▶ INSTRUCTIONS FOR THE TASK: A verbatim reproduction of the lines below, from the line containing "FAN pin SIG: GP0 -> GP14" through the line containing "SD pin MISO: D7 -> D9", both ends included, is the whole required output.

▶ GIVEN DATA:
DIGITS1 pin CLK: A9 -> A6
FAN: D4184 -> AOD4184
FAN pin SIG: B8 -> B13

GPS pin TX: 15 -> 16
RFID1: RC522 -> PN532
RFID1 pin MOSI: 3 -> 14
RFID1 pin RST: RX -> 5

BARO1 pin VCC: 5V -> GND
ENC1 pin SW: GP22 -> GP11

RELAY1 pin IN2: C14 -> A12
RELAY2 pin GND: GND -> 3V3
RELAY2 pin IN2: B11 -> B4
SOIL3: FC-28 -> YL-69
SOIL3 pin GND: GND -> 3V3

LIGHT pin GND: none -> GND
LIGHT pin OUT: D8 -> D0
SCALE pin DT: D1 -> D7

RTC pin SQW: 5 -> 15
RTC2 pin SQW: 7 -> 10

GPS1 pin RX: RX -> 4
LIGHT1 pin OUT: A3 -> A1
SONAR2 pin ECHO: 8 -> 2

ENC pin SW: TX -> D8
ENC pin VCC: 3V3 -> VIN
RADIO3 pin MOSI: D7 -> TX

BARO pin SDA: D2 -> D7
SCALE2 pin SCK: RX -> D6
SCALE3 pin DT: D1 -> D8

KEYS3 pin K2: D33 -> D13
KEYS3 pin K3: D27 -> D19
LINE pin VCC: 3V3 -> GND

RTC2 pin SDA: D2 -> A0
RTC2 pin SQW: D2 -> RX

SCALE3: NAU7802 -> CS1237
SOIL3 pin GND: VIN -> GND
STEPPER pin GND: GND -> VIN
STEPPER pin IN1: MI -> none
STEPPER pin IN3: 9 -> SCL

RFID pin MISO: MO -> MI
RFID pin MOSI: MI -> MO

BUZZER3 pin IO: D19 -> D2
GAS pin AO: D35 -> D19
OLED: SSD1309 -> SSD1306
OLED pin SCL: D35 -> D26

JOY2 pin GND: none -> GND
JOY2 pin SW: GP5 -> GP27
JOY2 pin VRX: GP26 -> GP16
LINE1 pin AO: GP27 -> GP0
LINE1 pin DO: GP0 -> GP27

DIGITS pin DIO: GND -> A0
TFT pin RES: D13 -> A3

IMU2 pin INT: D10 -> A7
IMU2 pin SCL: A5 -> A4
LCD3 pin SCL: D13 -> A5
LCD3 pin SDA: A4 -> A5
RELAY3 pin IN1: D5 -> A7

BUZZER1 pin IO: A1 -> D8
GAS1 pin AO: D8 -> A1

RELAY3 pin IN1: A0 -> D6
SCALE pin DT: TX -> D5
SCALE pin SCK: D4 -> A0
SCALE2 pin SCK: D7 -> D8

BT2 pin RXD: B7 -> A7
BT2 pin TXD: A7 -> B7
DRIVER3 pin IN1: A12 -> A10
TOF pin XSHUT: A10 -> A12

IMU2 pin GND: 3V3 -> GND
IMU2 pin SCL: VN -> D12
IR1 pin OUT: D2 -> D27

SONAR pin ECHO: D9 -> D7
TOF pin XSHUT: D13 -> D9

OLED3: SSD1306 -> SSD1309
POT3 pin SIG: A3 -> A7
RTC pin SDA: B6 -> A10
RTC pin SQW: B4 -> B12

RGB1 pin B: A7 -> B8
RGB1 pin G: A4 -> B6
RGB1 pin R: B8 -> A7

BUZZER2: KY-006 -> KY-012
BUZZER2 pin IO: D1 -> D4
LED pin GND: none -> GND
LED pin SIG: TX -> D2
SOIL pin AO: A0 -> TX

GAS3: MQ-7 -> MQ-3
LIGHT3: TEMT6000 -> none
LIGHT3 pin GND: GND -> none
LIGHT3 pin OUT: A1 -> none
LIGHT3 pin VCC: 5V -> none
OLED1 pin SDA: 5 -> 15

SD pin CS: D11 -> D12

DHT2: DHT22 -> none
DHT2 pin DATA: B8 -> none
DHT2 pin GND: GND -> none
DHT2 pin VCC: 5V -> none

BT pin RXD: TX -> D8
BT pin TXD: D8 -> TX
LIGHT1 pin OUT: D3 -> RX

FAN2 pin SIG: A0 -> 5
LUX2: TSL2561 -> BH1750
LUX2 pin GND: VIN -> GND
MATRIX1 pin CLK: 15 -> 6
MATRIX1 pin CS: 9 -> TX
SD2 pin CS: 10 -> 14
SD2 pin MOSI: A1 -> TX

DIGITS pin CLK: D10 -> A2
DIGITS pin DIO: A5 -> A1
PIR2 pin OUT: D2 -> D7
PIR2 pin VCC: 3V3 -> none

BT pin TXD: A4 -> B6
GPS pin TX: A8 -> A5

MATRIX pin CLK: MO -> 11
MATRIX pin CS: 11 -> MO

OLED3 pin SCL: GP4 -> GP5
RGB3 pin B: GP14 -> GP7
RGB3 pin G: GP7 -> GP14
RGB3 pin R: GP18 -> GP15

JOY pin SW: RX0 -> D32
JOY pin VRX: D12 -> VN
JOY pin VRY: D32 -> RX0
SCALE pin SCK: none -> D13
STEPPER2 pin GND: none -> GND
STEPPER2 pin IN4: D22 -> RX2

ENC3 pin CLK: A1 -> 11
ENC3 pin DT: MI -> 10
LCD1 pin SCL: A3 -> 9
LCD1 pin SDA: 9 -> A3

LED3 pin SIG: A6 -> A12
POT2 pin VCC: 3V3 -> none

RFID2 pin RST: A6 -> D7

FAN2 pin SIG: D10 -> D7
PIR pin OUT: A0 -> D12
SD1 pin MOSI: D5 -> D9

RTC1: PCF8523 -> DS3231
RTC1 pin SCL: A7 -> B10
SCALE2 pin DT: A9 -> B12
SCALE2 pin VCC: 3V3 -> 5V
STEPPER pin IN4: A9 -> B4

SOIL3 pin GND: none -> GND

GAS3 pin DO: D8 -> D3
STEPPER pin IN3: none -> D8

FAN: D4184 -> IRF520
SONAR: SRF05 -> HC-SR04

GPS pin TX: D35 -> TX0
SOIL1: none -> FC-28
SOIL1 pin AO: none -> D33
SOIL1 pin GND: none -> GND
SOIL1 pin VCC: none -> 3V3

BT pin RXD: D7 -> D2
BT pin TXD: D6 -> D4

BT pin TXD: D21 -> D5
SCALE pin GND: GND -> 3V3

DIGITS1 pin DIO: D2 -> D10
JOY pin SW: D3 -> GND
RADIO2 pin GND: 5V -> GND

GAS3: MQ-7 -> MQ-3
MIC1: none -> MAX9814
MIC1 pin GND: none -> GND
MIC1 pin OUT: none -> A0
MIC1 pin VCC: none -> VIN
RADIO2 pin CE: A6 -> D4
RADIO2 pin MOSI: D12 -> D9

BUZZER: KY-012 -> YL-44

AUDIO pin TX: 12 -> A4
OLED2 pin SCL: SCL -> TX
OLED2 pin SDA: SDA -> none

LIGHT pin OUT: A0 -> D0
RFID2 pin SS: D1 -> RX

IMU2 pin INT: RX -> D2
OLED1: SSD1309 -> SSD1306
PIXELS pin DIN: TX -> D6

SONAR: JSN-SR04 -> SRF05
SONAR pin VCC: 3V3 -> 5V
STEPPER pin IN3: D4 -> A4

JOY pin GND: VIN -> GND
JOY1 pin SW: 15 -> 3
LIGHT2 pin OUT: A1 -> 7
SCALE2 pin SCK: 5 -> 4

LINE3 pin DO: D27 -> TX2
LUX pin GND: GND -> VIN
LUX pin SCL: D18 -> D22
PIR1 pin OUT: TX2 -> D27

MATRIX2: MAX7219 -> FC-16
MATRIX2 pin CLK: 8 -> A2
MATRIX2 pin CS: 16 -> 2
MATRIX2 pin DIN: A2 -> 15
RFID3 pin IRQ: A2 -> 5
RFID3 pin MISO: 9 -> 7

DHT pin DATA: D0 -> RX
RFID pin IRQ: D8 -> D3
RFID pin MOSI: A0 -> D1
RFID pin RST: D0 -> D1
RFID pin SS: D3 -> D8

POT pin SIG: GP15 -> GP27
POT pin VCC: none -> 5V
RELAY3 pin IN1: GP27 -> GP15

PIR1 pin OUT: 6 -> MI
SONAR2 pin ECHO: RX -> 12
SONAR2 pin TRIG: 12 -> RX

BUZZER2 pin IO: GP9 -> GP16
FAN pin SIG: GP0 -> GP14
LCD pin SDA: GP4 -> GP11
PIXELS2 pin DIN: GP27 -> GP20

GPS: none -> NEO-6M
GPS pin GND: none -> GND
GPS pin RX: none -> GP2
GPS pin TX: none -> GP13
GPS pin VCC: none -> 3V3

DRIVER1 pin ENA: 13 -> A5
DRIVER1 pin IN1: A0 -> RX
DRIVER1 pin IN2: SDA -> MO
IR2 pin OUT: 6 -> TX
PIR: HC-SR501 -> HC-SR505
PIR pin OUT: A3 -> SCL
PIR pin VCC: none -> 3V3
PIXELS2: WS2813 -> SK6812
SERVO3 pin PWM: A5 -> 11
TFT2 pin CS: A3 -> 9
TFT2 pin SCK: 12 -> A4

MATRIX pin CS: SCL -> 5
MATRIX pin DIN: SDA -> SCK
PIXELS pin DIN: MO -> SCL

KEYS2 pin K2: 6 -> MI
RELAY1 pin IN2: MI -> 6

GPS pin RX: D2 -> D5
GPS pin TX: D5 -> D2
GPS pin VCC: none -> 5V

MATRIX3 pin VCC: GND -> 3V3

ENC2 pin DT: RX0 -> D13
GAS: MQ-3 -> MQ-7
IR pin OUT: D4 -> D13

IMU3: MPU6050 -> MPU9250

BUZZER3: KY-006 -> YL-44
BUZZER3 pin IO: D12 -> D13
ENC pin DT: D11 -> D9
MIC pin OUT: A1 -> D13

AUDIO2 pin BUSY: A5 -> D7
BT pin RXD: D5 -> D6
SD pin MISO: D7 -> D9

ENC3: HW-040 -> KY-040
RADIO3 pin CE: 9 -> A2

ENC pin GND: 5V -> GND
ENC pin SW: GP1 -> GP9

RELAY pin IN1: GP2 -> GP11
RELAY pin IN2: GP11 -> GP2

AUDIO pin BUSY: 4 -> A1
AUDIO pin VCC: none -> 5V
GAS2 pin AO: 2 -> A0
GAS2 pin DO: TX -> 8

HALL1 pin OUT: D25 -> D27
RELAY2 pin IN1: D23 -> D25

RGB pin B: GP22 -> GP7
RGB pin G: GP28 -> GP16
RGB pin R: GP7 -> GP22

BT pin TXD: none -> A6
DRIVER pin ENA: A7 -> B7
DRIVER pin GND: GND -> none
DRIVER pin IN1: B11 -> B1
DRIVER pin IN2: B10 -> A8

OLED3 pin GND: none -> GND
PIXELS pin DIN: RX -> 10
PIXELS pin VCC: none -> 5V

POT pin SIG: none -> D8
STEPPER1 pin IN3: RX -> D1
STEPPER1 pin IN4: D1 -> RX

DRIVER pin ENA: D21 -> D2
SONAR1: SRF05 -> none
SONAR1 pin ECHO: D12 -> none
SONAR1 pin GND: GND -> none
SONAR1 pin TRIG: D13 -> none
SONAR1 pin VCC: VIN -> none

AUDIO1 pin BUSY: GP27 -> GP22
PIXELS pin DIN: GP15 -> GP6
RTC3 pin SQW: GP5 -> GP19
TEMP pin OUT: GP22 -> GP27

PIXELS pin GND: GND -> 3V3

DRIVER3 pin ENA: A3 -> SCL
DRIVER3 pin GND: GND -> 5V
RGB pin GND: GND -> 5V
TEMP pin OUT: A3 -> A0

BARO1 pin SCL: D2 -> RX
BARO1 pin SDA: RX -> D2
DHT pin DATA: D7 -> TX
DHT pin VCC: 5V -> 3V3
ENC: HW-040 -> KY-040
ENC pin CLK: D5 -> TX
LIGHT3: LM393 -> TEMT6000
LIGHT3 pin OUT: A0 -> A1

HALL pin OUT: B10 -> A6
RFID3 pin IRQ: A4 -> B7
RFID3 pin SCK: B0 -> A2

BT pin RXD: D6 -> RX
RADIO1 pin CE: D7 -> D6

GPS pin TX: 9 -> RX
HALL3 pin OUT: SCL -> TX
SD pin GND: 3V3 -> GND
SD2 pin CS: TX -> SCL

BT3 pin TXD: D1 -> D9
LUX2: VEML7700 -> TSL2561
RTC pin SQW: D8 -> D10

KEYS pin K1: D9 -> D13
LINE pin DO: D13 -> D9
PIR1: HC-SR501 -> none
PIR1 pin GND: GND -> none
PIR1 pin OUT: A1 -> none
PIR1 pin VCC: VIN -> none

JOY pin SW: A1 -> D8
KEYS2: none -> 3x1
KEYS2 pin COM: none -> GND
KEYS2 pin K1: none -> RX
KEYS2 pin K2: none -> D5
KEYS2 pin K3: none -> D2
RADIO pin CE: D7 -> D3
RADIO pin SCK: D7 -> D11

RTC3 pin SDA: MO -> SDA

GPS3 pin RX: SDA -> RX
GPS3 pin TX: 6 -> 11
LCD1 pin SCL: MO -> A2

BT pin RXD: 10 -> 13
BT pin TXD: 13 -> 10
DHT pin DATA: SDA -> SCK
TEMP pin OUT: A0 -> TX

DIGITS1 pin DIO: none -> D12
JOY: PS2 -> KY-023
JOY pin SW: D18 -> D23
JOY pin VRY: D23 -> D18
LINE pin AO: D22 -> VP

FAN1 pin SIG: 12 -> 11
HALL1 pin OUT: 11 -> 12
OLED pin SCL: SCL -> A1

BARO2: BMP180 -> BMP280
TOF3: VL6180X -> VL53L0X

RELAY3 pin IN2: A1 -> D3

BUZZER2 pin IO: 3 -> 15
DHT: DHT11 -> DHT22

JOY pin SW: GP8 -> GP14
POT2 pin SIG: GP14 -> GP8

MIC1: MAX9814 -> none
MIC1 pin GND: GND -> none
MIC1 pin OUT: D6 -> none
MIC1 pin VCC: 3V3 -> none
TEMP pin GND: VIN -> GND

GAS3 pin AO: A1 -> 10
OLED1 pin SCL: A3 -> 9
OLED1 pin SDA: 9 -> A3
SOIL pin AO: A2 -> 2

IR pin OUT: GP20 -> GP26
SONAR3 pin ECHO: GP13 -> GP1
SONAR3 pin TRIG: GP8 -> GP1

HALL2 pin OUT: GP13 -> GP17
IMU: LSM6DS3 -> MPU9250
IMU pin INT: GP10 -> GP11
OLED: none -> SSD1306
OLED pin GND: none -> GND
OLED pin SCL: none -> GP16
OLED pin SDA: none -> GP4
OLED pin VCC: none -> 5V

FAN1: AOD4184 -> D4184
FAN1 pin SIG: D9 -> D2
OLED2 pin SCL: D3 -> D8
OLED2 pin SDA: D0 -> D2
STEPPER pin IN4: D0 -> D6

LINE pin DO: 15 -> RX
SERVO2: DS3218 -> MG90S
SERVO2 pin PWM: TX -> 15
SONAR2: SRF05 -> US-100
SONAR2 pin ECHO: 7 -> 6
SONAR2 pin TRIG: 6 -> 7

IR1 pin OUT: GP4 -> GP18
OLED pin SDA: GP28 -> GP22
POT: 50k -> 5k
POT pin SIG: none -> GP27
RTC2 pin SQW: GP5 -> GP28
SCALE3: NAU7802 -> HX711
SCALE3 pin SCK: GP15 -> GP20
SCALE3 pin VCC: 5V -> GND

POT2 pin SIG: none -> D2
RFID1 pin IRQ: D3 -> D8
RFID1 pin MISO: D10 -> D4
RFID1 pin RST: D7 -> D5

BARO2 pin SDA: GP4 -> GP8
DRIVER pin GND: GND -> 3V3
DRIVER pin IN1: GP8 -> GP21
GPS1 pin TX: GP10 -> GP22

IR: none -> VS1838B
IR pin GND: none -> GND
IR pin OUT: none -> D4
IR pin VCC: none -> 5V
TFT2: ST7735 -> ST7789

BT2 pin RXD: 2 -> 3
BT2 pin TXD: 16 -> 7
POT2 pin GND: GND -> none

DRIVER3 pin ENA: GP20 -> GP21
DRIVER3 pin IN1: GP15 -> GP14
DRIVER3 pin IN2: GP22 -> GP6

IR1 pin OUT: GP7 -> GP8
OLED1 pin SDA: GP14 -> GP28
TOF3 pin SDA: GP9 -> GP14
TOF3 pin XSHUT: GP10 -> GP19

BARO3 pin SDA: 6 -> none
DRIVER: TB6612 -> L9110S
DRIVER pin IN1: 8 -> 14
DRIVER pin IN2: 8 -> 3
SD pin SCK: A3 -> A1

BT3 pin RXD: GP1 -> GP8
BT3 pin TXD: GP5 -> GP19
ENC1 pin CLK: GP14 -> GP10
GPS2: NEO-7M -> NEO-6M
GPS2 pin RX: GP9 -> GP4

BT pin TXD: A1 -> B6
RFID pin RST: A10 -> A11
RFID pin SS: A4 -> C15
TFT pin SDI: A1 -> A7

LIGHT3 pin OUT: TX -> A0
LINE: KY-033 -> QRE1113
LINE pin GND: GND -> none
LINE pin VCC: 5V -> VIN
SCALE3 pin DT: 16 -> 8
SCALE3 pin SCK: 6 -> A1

▶ ANSWER SPACE:
FAN pin SIG: GP0 -> GP14
LCD pin SDA: GP4 -> GP11
PIXELS2 pin DIN: GP27 -> GP20

GPS: none -> NEO-6M
GPS pin GND: none -> GND
GPS pin RX: none -> GP2
GPS pin TX: none -> GP13
GPS pin VCC: none -> 3V3

DRIVER1 pin ENA: 13 -> A5
DRIVER1 pin IN1: A0 -> RX
DRIVER1 pin IN2: SDA -> MO
IR2 pin OUT: 6 -> TX
PIR: HC-SR501 -> HC-SR505
PIR pin OUT: A3 -> SCL
PIR pin VCC: none -> 3V3
PIXELS2: WS2813 -> SK6812
SERVO3 pin PWM: A5 -> 11
TFT2 pin CS: A3 -> 9
TFT2 pin SCK: 12 -> A4

MATRIX pin CS: SCL -> 5
MATRIX pin DIN: SDA -> SCK
PIXELS pin DIN: MO -> SCL

KEYS2 pin K2: 6 -> MI
RELAY1 pin IN2: MI -> 6

GPS pin RX: D2 -> D5
GPS pin TX: D5 -> D2
GPS pin VCC: none -> 5V

MATRIX3 pin VCC: GND -> 3V3

ENC2 pin DT: RX0 -> D13
GAS: MQ-3 -> MQ-7
IR pin OUT: D4 -> D13

IMU3: MPU6050 -> MPU9250

BUZZER3: KY-006 -> YL-44
BUZZER3 pin IO: D12 -> D13
ENC pin DT: D11 -> D9
MIC pin OUT: A1 -> D13

AUDIO2 pin BUSY: A5 -> D7
BT pin RXD: D5 -> D6
SD pin MISO: D7 -> D9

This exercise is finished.